■ **About this task**
In the entries below, find the line with "BARO3: BMP180 -> BMP280" and the line with "IMU2: LSM6DS3 -> MPU9250", then retype both and everything between them exactly. Do not copy the pictures.

■ **The input**
* * * * *

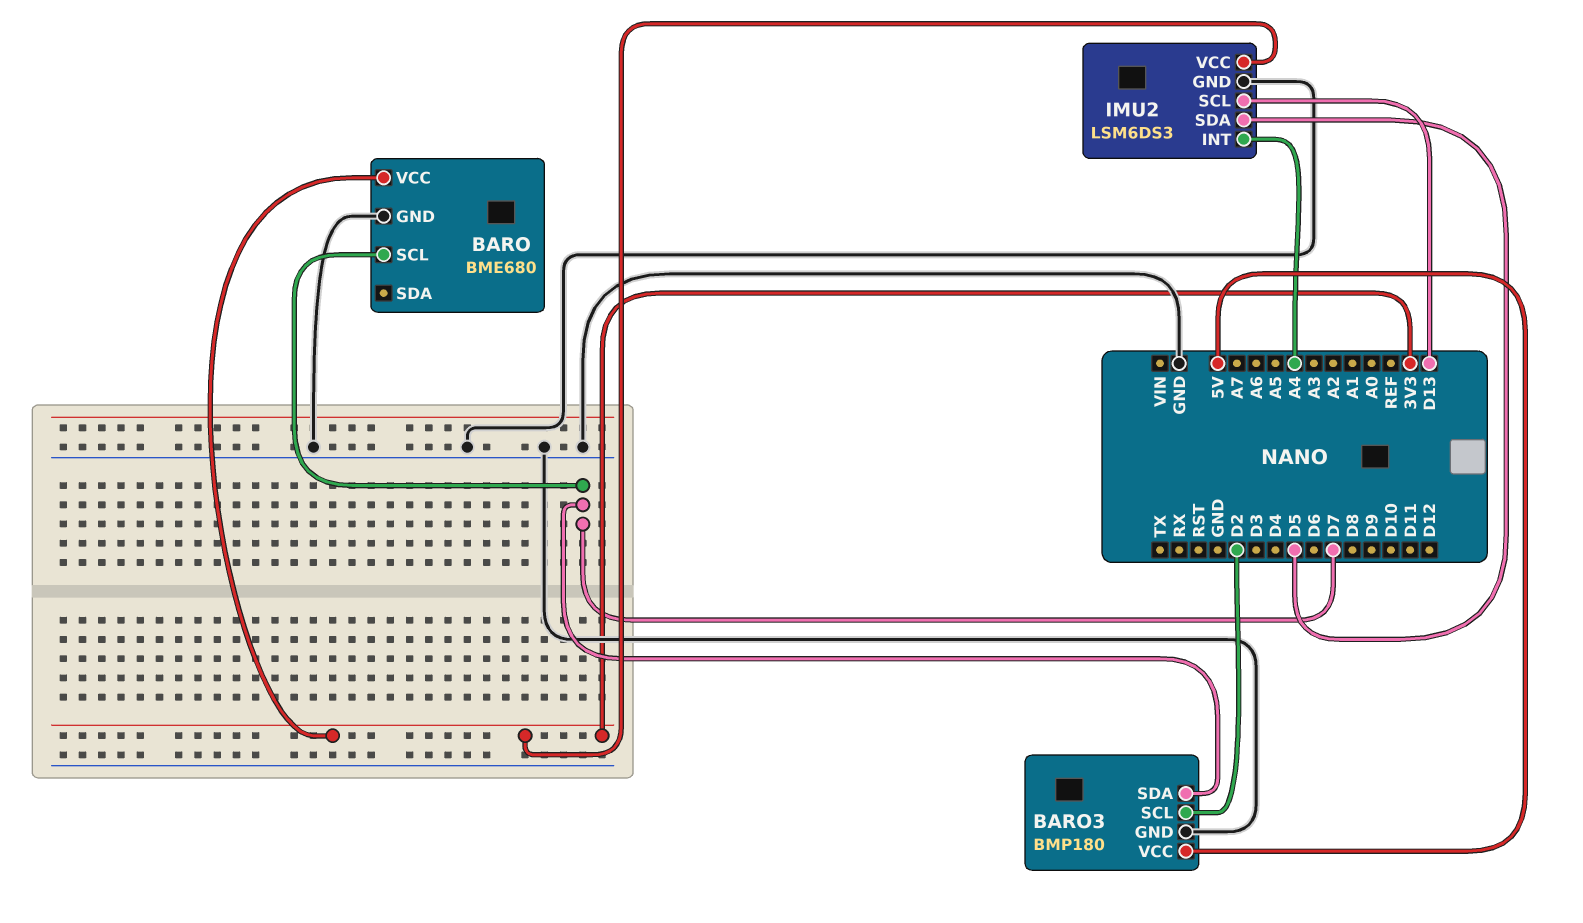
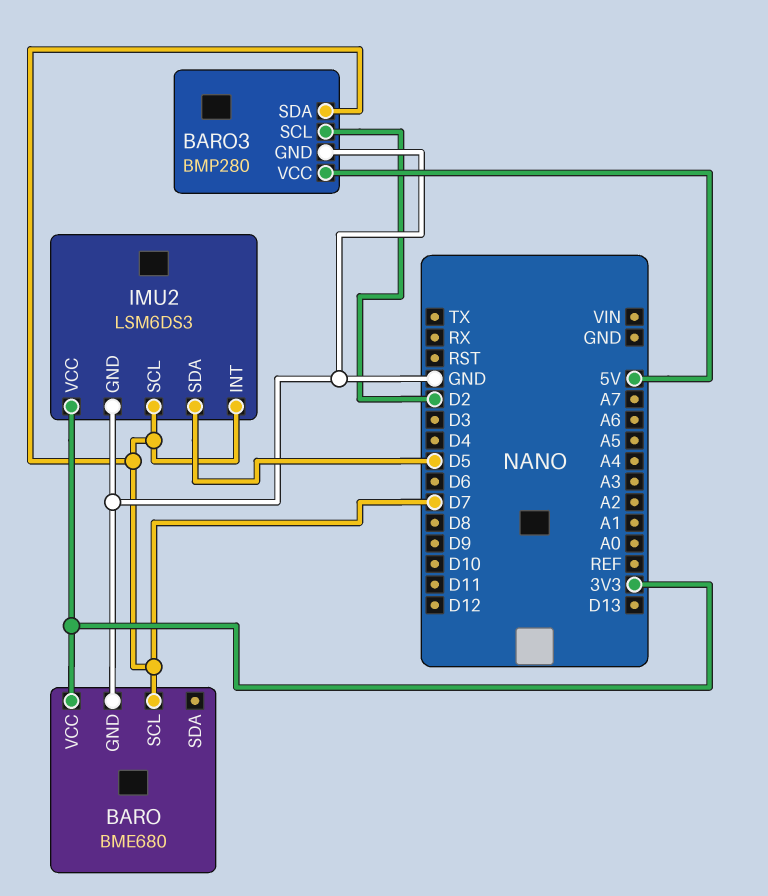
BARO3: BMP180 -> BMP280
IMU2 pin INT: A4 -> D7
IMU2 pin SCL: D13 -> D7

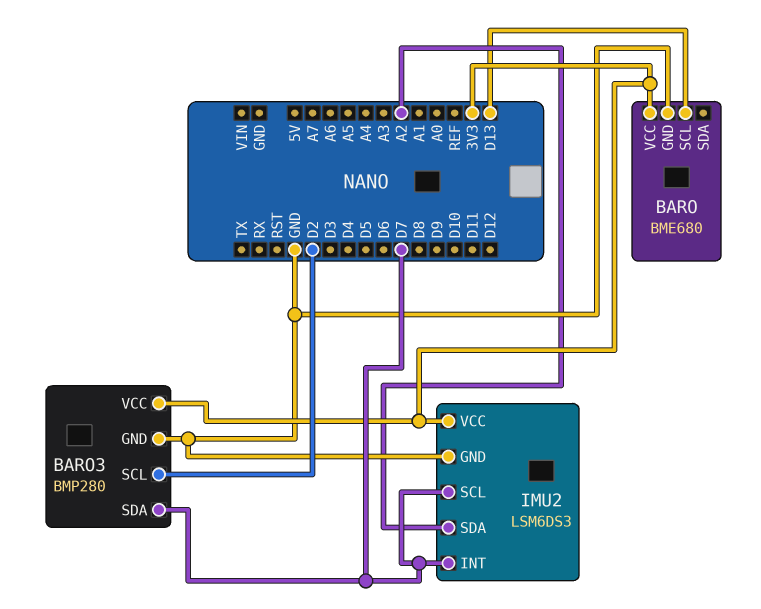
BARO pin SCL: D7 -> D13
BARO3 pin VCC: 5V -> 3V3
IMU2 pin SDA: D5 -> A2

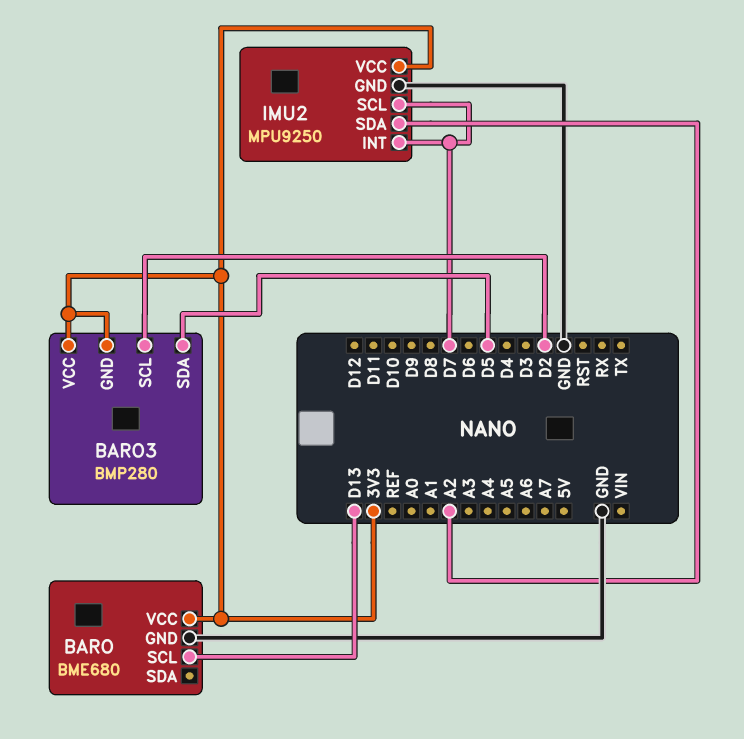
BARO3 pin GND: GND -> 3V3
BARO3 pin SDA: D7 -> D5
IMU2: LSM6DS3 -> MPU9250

* * * * *

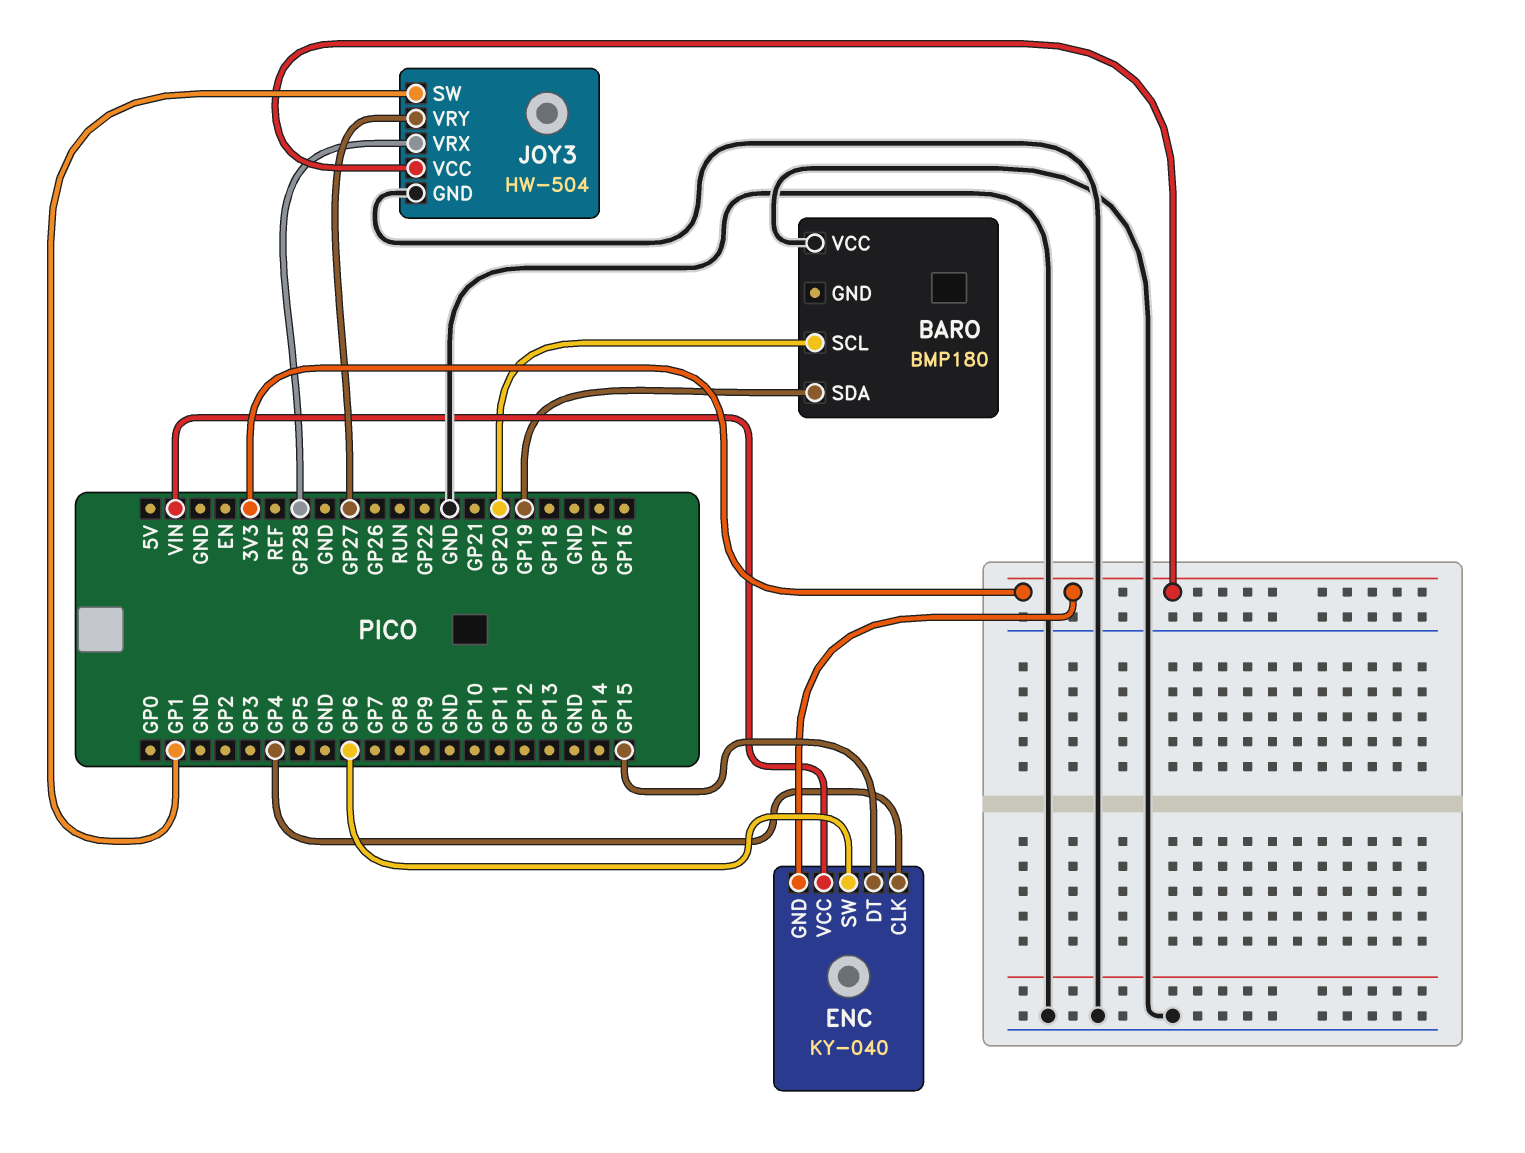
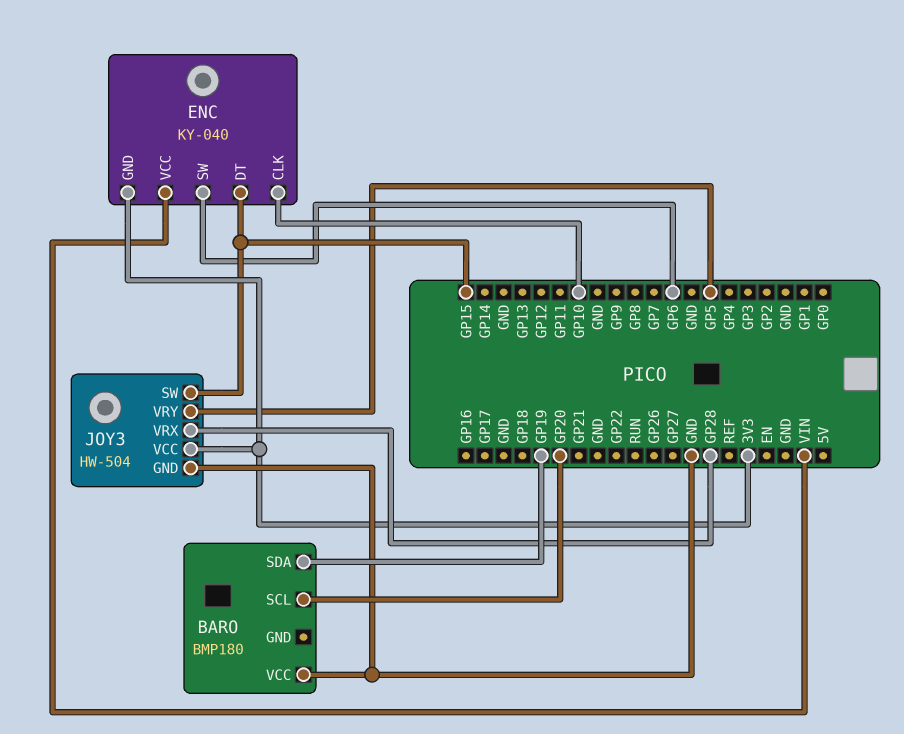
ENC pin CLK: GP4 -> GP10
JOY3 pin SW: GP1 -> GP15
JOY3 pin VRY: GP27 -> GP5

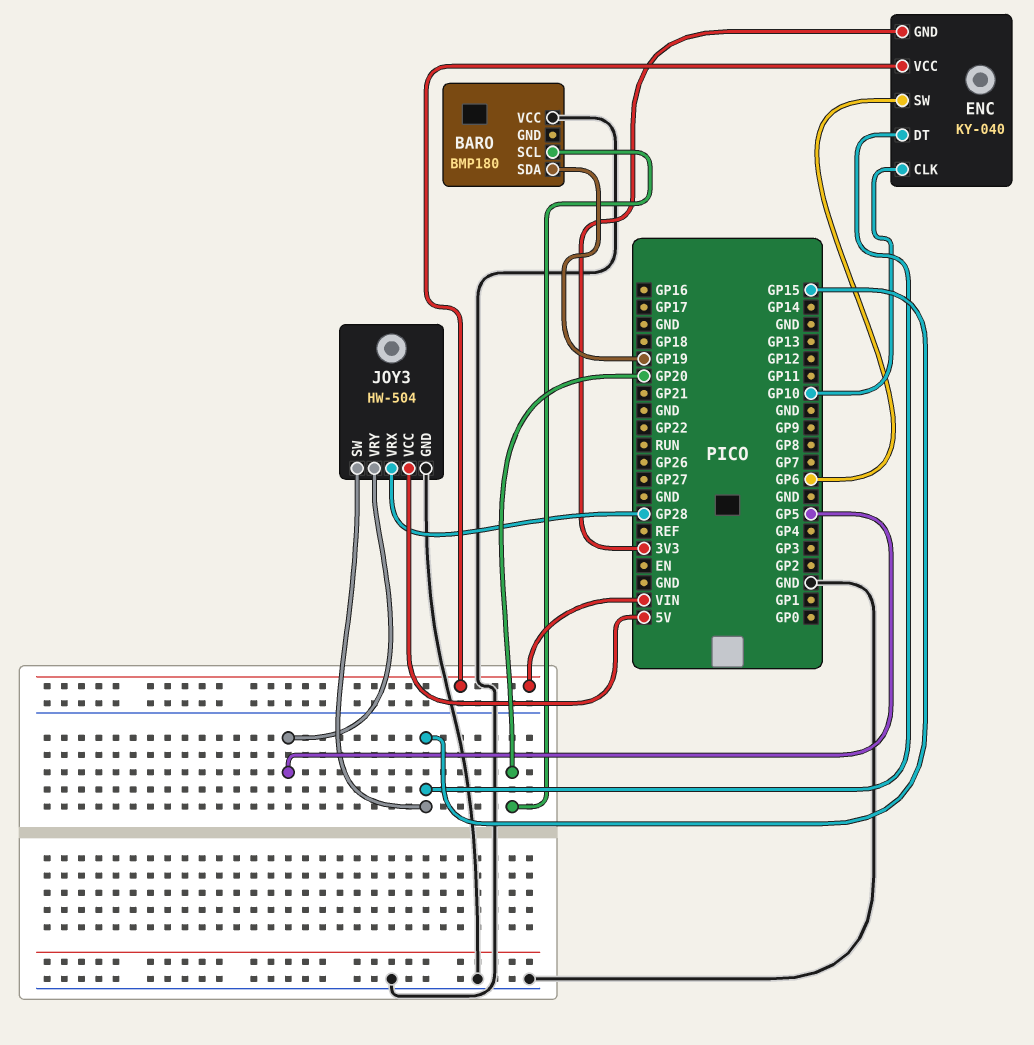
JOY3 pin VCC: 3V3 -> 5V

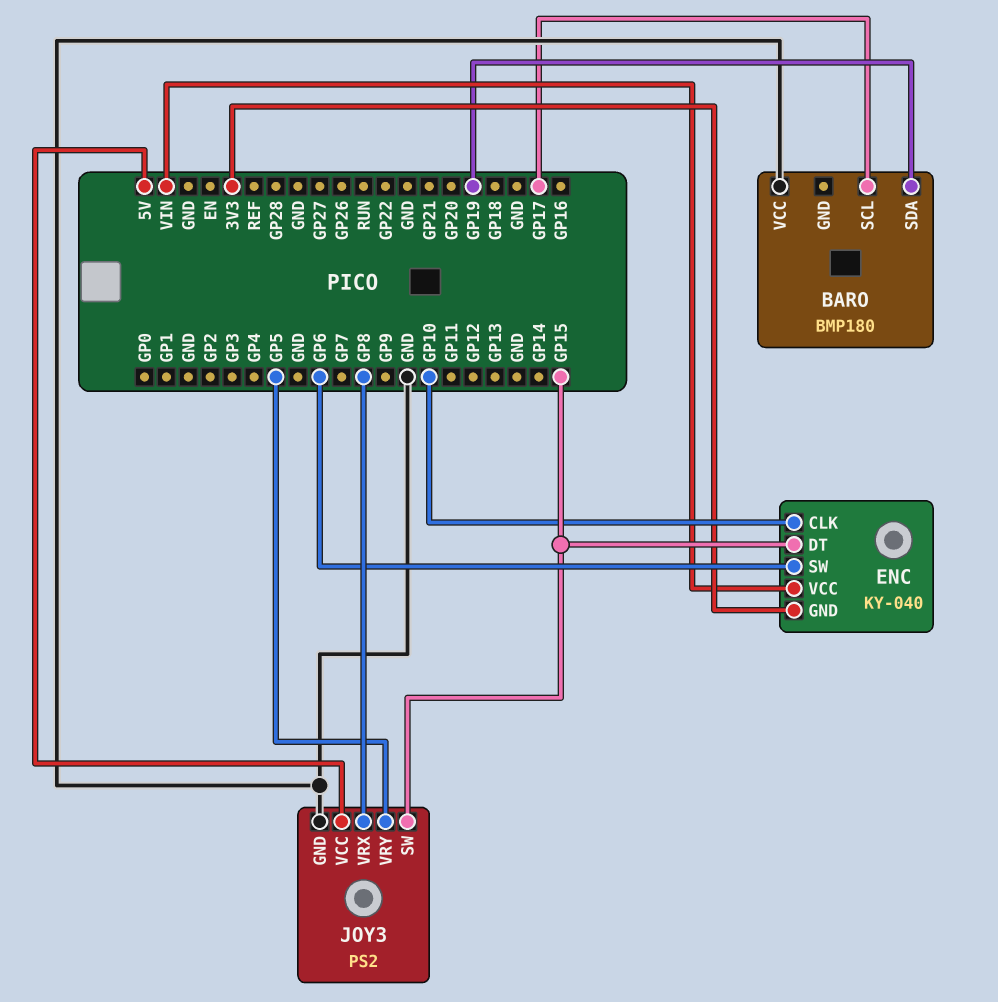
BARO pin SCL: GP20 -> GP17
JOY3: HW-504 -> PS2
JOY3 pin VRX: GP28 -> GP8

* * * * *

■ **Solution for this exercise**
BARO3: BMP180 -> BMP280
IMU2 pin INT: A4 -> D7
IMU2 pin SCL: D13 -> D7

BARO pin SCL: D7 -> D13
BARO3 pin VCC: 5V -> 3V3
IMU2 pin SDA: D5 -> A2

BARO3 pin GND: GND -> 3V3
BARO3 pin SDA: D7 -> D5
IMU2: LSM6DS3 -> MPU9250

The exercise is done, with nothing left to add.